[Scene images with change listings]
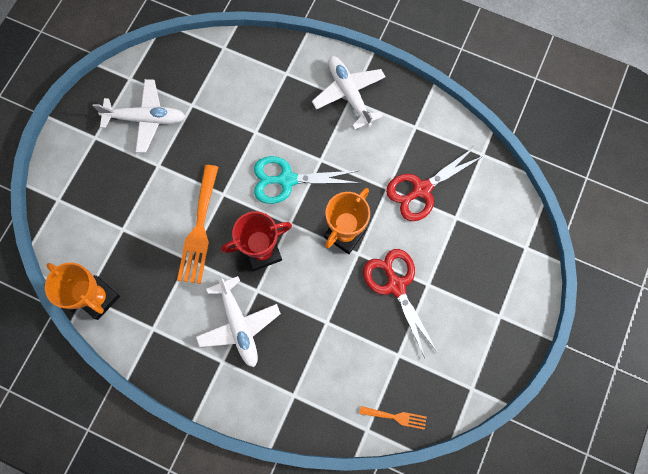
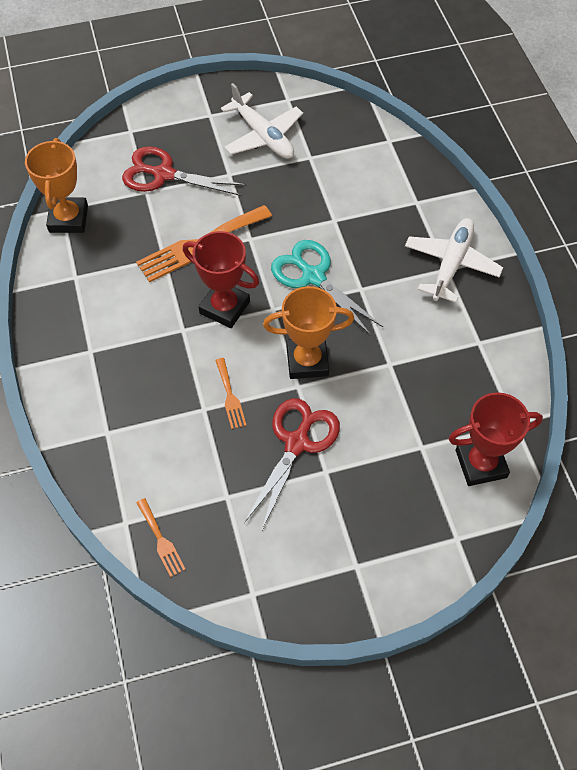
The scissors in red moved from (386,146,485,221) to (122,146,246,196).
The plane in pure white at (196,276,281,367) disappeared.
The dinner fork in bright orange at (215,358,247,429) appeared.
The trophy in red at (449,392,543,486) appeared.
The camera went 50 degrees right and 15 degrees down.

[About this exercise] Return all records exactly; no pictures.

[Solution to this exercise]
The scissors in red moved from (386,146,485,221) to (122,146,246,196).
The plane in pure white at (196,276,281,367) disappeared.
The dinner fork in bright orange at (215,358,247,429) appeared.
The trophy in red at (449,392,543,486) appeared.
The camera went 50 degrees right and 15 degrees down.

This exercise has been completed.